Given information START
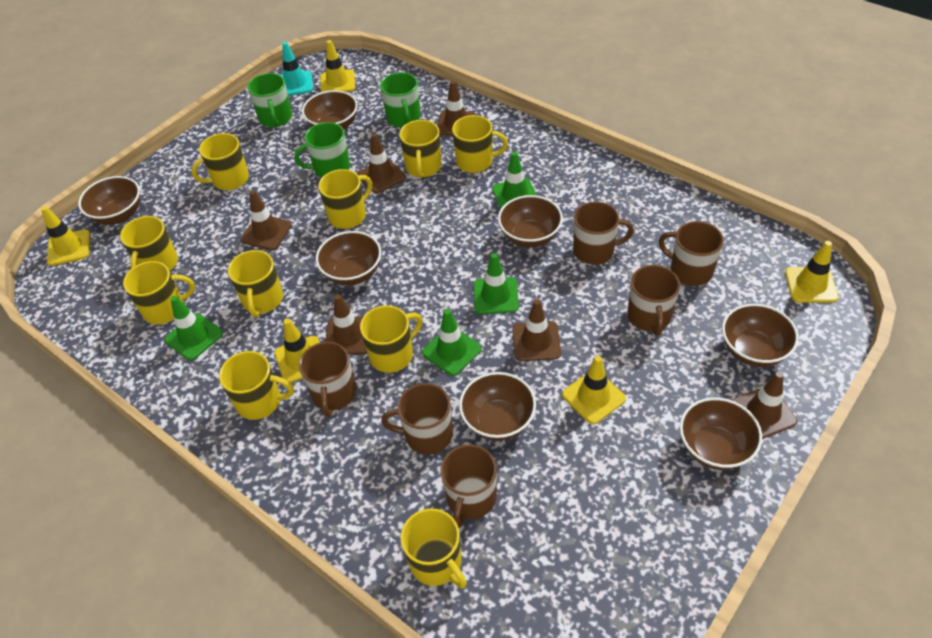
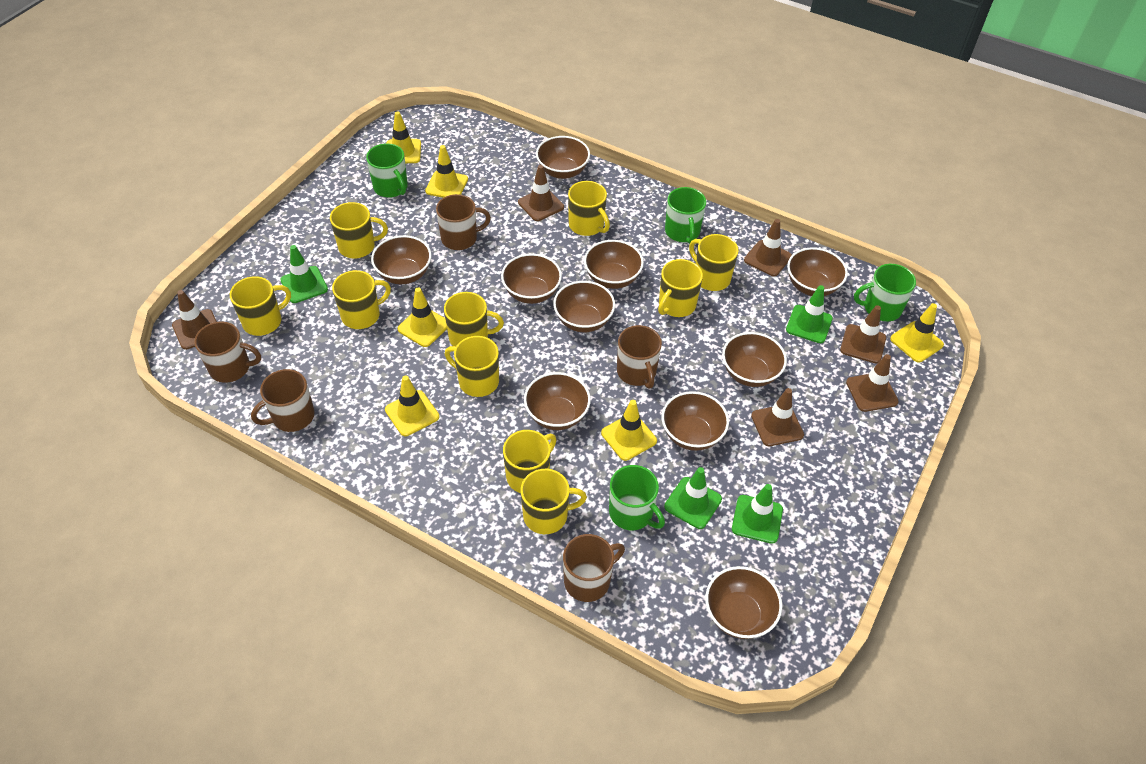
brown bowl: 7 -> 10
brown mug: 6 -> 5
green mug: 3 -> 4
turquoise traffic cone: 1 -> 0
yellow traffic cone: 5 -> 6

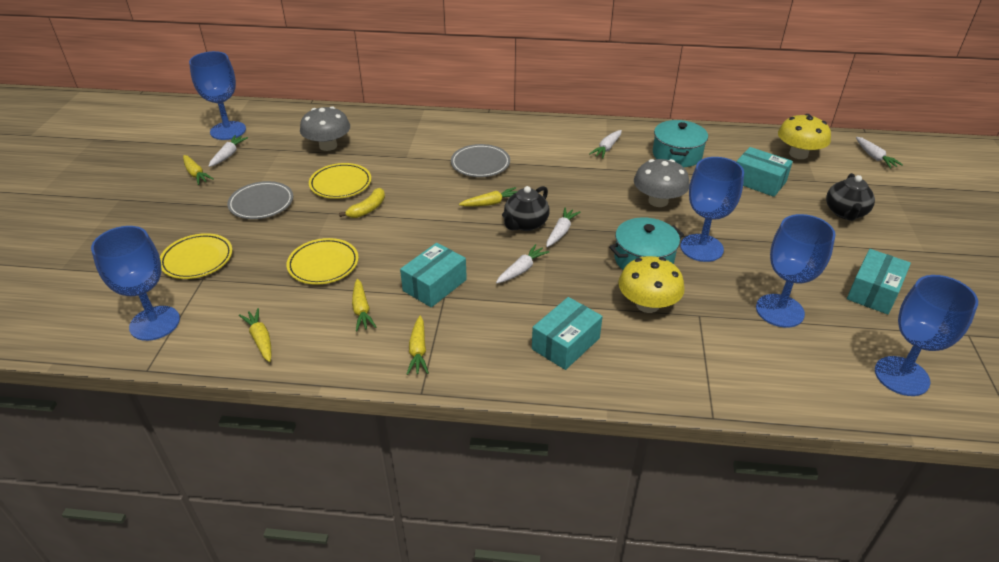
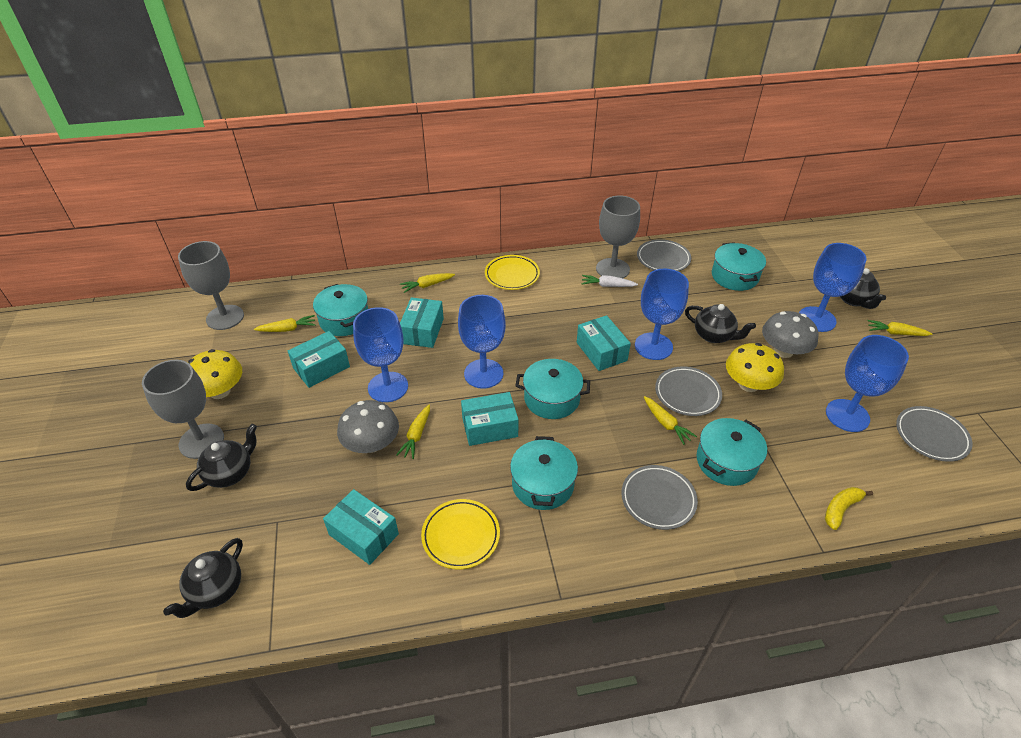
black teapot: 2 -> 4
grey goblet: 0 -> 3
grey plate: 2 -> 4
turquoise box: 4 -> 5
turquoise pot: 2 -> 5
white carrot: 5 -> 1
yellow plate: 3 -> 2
Given information END
Given information START
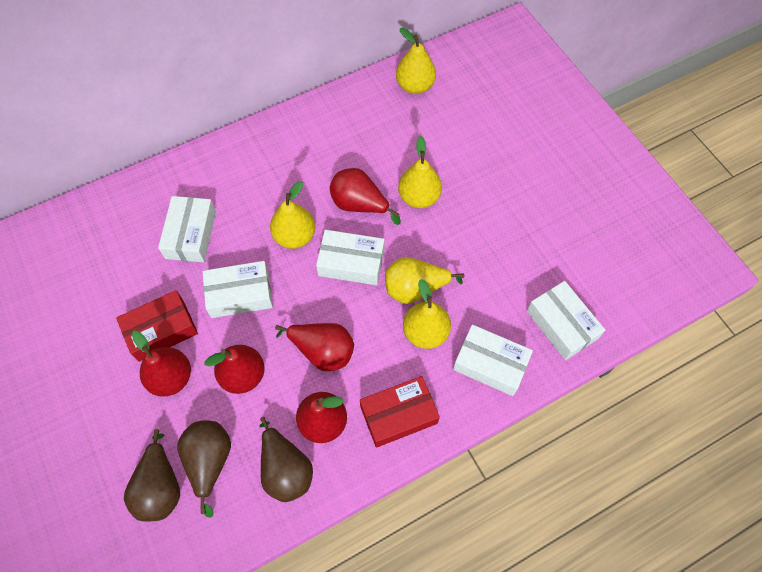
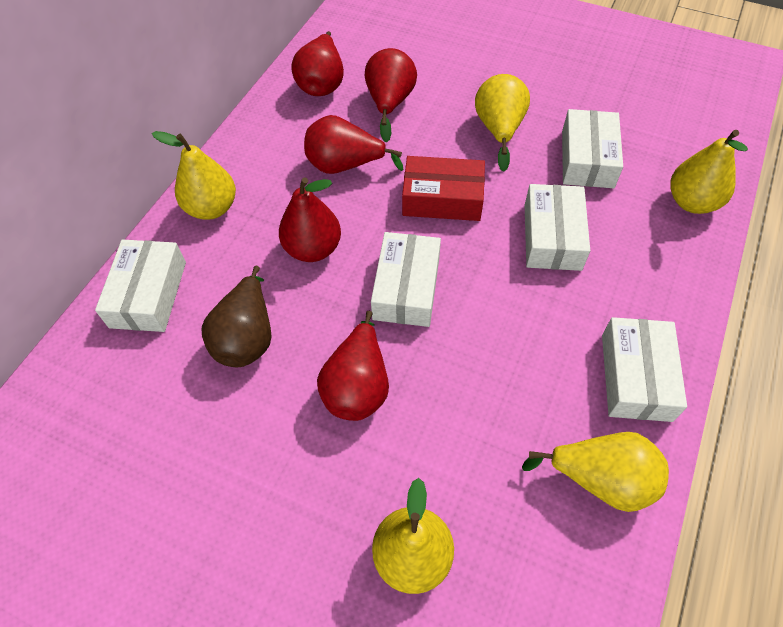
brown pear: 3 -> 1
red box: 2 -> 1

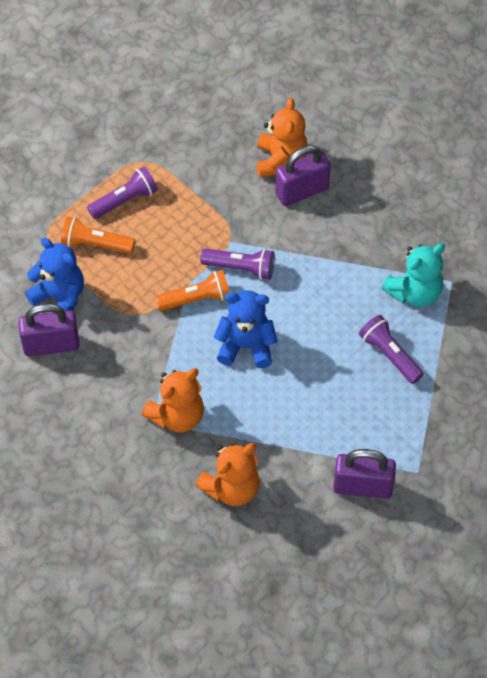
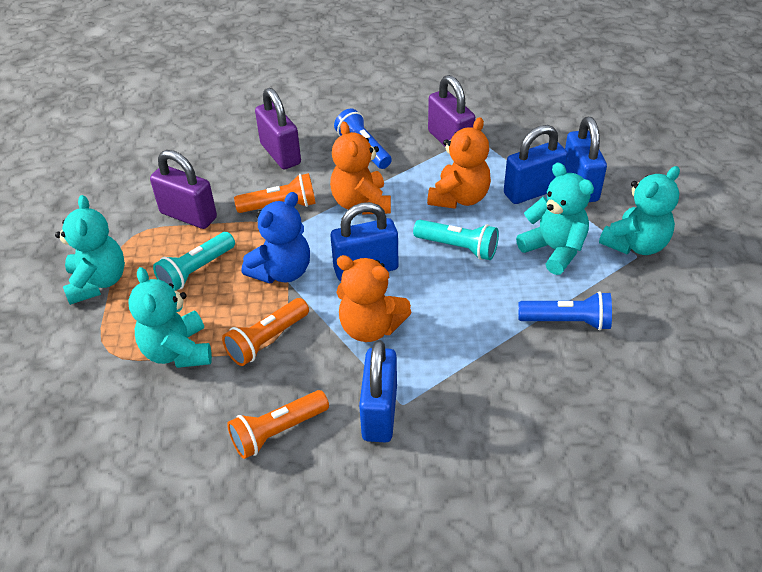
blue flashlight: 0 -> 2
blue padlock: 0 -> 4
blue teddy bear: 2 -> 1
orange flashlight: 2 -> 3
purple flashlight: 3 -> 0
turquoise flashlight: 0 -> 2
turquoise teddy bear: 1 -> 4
Given information END
Work to be completed: In the entries above, one line contains "turquoise flashlight: 0 -> 2" and another contains "turquoise teddy bear: 1 -> 4". Reproduce exactly those two lines and the lines between them, nothing else.

Answer:
turquoise flashlight: 0 -> 2
turquoise teddy bear: 1 -> 4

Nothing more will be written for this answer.